*Data excerpts:*

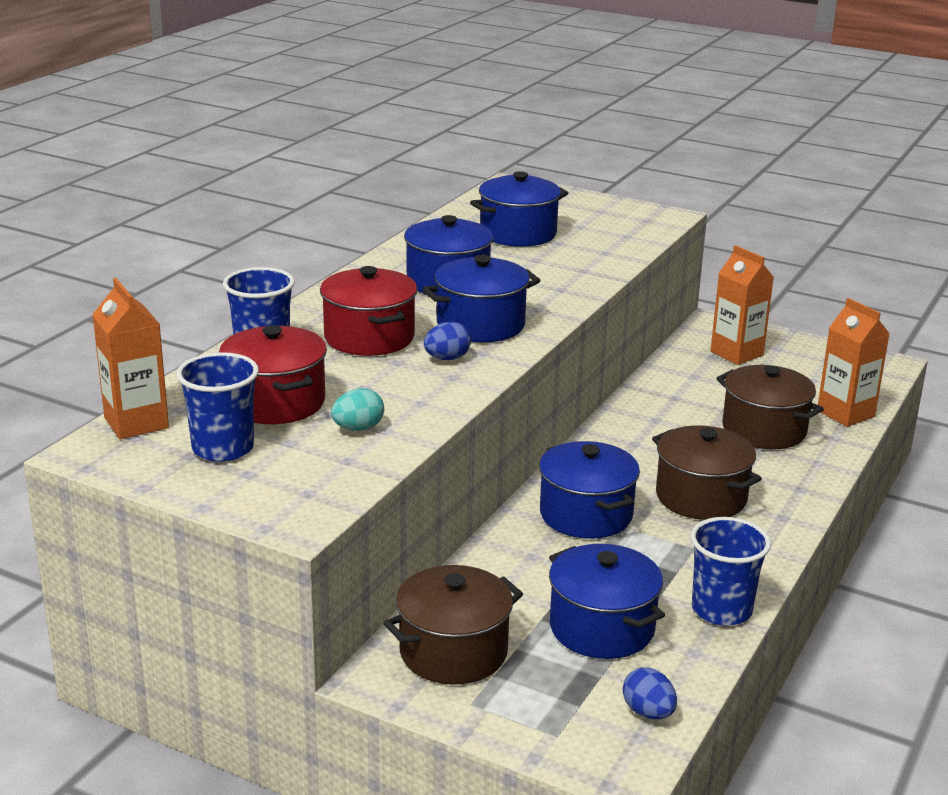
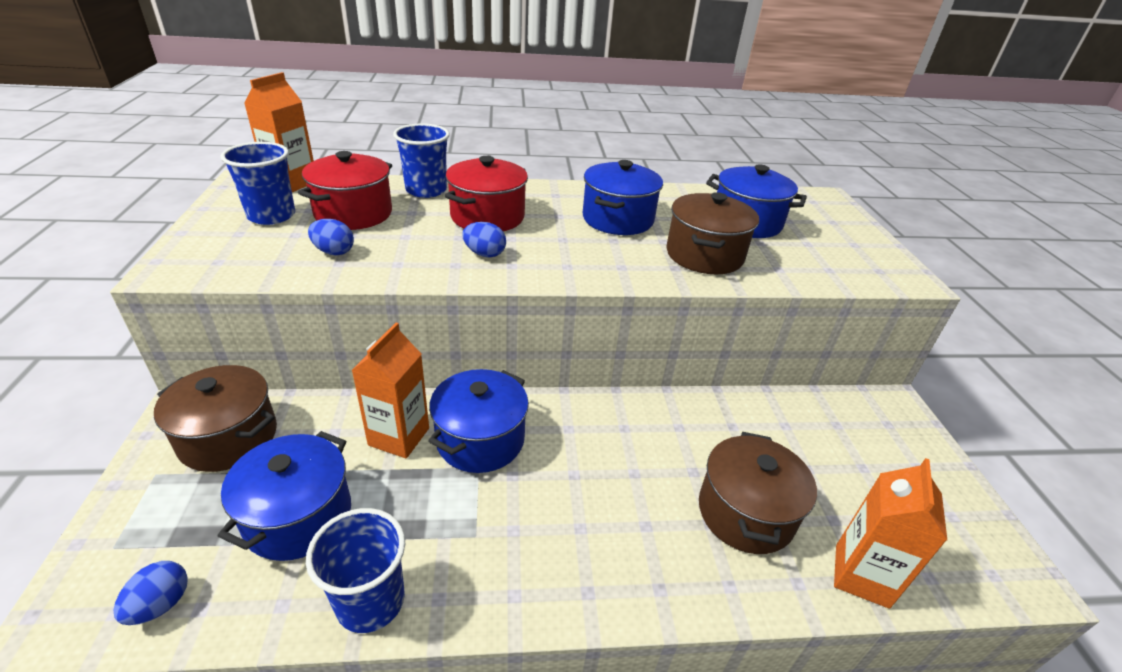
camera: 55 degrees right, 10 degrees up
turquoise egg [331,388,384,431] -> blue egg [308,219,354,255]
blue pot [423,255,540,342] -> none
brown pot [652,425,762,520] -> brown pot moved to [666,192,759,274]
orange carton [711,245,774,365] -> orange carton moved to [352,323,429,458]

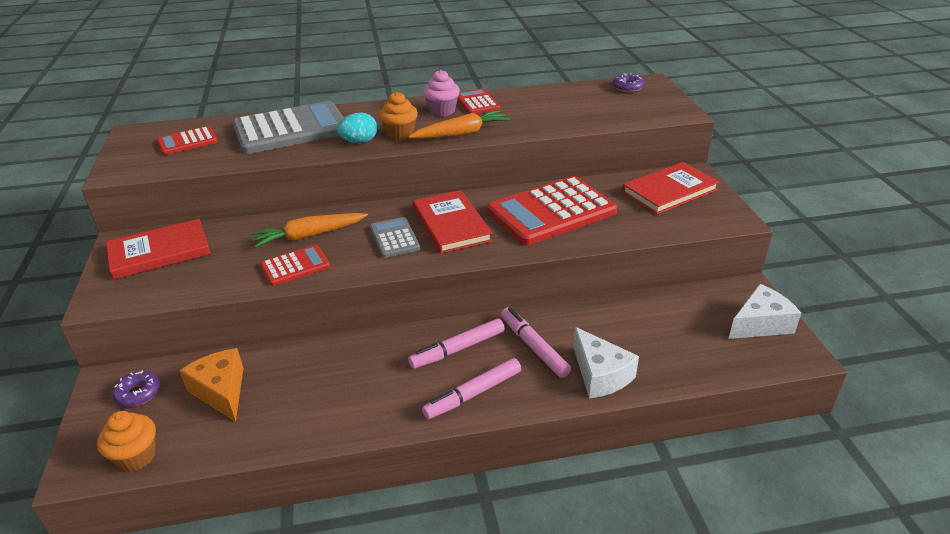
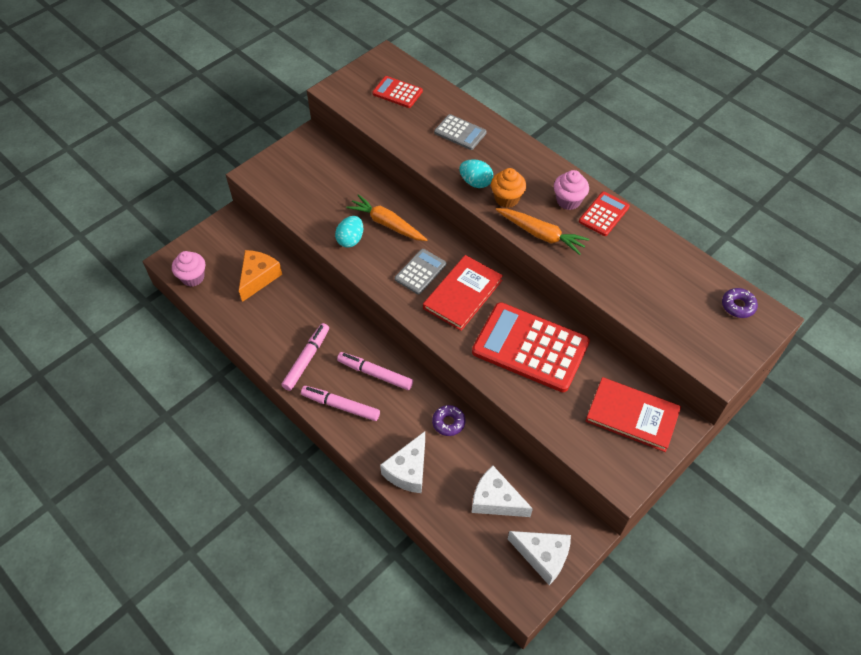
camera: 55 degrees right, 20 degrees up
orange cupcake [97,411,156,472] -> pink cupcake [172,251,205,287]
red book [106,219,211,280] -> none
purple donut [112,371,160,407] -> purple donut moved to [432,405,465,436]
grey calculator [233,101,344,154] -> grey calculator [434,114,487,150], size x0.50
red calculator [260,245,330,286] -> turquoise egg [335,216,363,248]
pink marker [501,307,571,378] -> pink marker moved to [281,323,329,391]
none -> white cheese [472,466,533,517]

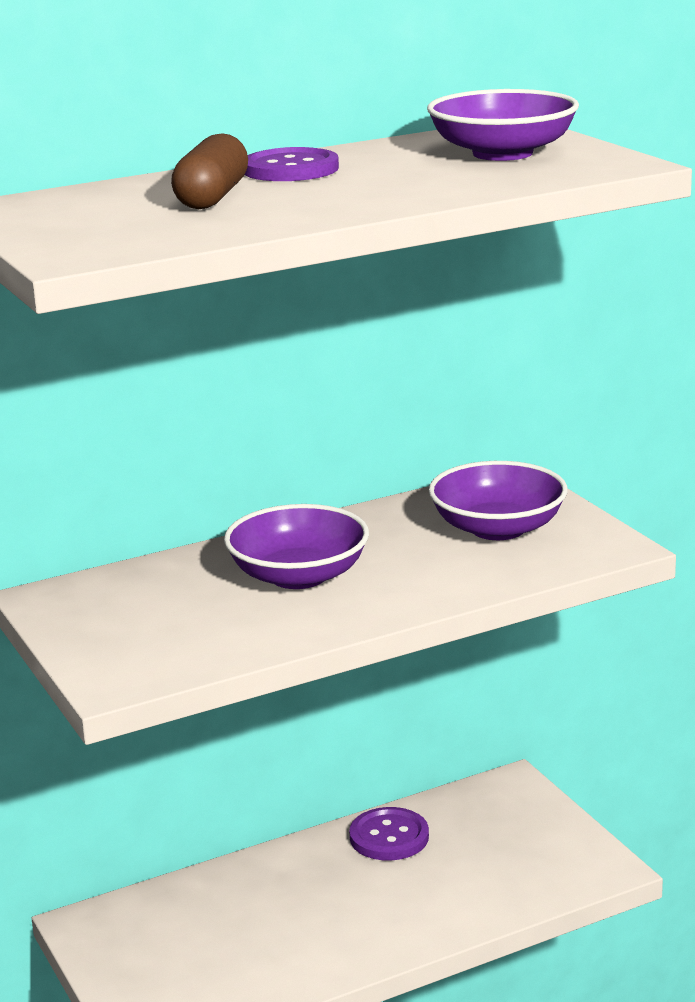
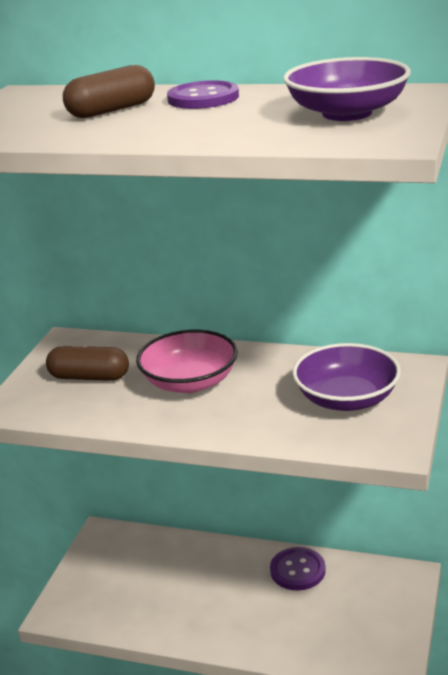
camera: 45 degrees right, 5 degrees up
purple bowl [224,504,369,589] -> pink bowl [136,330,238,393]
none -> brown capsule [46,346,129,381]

*Exercise description:* When you reach an image, pass over it, and retype all other material exactly.

*Solution to this task:*
camera: 55 degrees right, 10 degrees up
turquoise egg [331,388,384,431] -> blue egg [308,219,354,255]
blue pot [423,255,540,342] -> none
brown pot [652,425,762,520] -> brown pot moved to [666,192,759,274]
orange carton [711,245,774,365] -> orange carton moved to [352,323,429,458]

camera: 55 degrees right, 20 degrees up
orange cupcake [97,411,156,472] -> pink cupcake [172,251,205,287]
red book [106,219,211,280] -> none
purple donut [112,371,160,407] -> purple donut moved to [432,405,465,436]
grey calculator [233,101,344,154] -> grey calculator [434,114,487,150], size x0.50
red calculator [260,245,330,286] -> turquoise egg [335,216,363,248]
pink marker [501,307,571,378] -> pink marker moved to [281,323,329,391]
none -> white cheese [472,466,533,517]

camera: 45 degrees right, 5 degrees up
purple bowl [224,504,369,589] -> pink bowl [136,330,238,393]
none -> brown capsule [46,346,129,381]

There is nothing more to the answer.